## What you are asked to do
Report each line of the entries below that contains the word "fuzzy".

[Data listing]
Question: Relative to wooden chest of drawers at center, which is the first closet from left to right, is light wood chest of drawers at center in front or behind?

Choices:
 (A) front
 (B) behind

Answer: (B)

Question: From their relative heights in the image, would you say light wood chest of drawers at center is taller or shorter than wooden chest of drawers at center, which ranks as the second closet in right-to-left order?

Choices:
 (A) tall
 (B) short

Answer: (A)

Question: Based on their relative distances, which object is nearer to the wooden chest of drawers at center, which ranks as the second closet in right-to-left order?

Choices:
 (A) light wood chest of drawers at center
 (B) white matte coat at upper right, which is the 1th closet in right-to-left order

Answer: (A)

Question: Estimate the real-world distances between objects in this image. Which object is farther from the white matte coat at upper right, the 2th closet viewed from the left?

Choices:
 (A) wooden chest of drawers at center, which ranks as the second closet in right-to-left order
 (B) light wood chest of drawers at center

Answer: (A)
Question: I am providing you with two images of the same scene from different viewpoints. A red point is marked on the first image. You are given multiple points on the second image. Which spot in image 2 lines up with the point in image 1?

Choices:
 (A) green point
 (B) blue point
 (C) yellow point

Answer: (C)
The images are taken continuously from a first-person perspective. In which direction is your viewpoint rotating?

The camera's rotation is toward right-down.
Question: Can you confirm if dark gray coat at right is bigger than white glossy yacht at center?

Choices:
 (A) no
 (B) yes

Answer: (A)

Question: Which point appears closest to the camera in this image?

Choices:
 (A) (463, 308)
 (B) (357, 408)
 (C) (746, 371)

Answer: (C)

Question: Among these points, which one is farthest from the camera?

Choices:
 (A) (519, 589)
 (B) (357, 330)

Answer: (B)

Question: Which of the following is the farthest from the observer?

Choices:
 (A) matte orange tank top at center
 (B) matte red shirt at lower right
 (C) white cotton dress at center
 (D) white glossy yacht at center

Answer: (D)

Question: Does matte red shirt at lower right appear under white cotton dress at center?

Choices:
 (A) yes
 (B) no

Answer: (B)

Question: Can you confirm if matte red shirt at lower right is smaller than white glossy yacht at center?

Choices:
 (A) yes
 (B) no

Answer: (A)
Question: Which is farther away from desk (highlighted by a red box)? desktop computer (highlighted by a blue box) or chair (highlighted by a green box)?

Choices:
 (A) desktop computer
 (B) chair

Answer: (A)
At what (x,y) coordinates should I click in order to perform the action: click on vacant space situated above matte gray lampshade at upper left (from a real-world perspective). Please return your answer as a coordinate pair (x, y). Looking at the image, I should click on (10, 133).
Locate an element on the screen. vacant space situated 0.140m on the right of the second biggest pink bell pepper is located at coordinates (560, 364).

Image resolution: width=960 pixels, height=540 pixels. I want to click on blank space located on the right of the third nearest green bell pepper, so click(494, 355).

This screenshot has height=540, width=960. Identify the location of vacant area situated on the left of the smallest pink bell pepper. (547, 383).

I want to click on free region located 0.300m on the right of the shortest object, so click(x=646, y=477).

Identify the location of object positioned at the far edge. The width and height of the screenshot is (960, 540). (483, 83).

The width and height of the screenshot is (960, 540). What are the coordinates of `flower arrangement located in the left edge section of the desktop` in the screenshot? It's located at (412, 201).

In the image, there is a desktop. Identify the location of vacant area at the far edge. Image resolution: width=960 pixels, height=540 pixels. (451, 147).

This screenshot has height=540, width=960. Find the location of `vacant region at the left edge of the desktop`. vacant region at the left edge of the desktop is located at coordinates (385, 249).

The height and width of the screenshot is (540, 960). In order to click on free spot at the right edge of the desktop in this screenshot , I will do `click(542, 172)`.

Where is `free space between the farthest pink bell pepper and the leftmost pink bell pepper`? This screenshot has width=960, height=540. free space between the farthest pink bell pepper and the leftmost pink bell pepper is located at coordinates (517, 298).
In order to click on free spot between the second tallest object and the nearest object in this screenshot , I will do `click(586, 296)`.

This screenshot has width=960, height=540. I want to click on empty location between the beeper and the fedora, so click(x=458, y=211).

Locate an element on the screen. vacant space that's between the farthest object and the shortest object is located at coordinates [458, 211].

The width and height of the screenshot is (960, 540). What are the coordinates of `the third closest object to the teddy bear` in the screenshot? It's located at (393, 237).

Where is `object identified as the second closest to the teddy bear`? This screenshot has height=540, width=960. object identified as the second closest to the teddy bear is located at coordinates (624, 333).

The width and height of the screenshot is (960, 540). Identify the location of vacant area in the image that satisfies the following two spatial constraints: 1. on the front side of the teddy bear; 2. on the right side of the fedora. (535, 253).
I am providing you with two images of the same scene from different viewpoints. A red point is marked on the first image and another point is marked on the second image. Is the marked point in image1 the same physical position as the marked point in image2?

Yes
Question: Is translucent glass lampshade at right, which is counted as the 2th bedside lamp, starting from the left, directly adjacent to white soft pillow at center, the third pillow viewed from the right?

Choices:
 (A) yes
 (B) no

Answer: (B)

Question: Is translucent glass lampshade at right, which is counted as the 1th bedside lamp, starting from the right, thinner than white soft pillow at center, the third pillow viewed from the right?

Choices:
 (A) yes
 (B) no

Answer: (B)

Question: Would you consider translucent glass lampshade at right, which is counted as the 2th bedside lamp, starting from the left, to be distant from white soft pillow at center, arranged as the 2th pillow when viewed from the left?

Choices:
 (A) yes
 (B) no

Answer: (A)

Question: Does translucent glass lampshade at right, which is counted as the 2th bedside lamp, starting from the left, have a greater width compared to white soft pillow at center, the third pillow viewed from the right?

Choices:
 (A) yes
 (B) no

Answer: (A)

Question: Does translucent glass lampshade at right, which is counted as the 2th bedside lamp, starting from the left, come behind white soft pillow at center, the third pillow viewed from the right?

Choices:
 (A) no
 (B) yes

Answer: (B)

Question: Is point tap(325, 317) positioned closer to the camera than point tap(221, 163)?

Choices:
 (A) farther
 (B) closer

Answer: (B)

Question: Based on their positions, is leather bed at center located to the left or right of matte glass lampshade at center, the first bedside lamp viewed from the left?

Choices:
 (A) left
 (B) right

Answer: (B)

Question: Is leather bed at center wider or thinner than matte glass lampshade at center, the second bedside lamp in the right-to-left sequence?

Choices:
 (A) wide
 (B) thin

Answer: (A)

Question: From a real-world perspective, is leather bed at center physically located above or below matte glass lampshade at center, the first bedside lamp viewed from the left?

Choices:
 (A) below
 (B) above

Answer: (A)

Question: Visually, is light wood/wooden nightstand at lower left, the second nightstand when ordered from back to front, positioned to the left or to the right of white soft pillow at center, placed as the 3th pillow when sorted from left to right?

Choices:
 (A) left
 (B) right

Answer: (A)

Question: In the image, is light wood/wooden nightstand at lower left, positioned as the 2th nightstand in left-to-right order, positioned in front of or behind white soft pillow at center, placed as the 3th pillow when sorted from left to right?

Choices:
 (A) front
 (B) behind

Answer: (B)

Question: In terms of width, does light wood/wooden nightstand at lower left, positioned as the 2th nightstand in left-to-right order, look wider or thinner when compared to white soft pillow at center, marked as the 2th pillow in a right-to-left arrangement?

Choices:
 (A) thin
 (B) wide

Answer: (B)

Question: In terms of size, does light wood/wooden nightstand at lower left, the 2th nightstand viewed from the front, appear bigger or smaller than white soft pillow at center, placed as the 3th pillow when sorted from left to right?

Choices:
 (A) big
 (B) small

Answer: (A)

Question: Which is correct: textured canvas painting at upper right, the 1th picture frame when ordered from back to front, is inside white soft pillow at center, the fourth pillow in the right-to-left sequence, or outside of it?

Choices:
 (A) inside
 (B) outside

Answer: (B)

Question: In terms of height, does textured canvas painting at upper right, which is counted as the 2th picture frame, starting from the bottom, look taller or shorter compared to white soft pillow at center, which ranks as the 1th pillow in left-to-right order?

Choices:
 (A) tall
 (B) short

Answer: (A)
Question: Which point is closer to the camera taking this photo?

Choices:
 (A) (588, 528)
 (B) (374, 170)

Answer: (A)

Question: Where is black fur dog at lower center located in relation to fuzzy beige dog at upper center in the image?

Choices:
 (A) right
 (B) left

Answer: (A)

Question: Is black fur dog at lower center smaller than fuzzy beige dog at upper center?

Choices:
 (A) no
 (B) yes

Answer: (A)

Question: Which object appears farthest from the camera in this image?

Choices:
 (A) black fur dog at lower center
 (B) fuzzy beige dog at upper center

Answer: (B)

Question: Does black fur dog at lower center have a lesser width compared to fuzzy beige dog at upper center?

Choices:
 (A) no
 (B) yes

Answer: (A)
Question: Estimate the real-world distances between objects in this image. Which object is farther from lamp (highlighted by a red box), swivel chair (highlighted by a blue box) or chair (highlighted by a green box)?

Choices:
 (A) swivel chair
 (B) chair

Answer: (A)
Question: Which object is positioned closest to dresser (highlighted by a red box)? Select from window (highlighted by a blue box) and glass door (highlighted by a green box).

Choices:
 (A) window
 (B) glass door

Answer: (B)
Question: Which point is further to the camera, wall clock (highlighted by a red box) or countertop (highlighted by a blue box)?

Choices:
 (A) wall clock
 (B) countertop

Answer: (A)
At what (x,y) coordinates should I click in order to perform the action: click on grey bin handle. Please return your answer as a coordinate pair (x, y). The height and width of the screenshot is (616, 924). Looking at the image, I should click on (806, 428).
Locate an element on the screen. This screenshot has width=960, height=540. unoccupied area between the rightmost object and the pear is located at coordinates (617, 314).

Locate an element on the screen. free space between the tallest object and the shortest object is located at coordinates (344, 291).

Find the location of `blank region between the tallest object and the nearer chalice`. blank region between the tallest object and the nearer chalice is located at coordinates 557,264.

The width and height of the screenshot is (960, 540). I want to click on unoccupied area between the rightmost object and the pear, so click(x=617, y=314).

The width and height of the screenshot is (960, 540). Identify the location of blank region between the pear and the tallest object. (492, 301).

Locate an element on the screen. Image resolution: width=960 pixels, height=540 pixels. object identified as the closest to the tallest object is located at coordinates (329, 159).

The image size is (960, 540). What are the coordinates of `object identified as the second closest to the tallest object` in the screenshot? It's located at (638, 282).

## Final result
Question: Where is black fur dog at lower center located in relation to fuzzy beige dog at upper center in the image?
Question: Is black fur dog at lower center smaller than fuzzy beige dog at upper center?
 (B) fuzzy beige dog at upper center
Question: Does black fur dog at lower center have a lesser width compared to fuzzy beige dog at upper center?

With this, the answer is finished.